WHAT YOU WILL DO: Set down the records exactly, and omit any image found in them.

TASK INPUT:

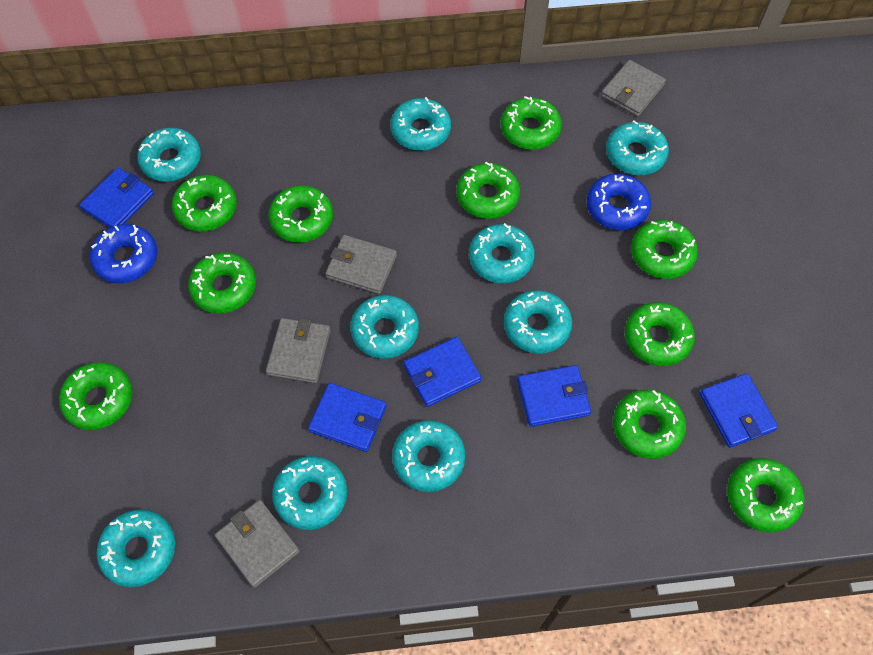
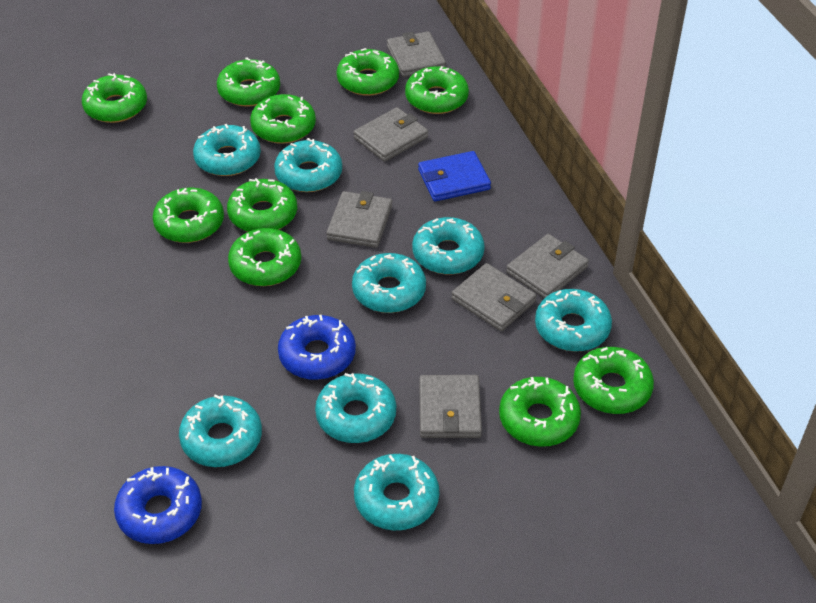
blue wallet: 5 -> 1
grey wallet: 4 -> 6
turquoise donut: 9 -> 8

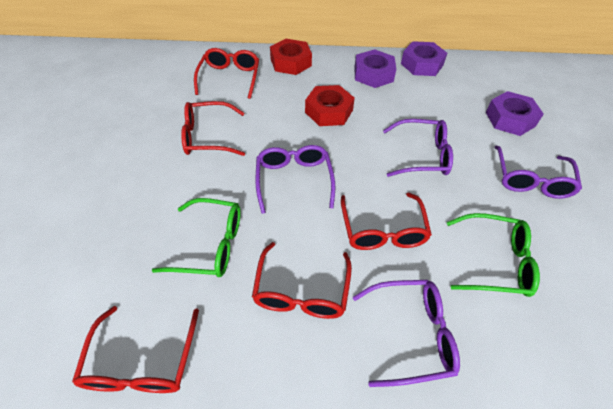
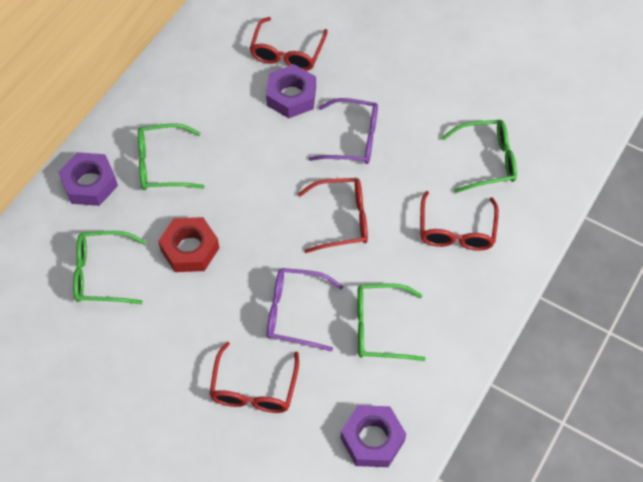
green glasses: 2 -> 4
purple glasses: 4 -> 2
red glasses: 5 -> 4
red nut: 2 -> 1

RESPONSE FOR THIS EXERCISE:
blue wallet: 5 -> 1
grey wallet: 4 -> 6
turquoise donut: 9 -> 8

green glasses: 2 -> 4
purple glasses: 4 -> 2
red glasses: 5 -> 4
red nut: 2 -> 1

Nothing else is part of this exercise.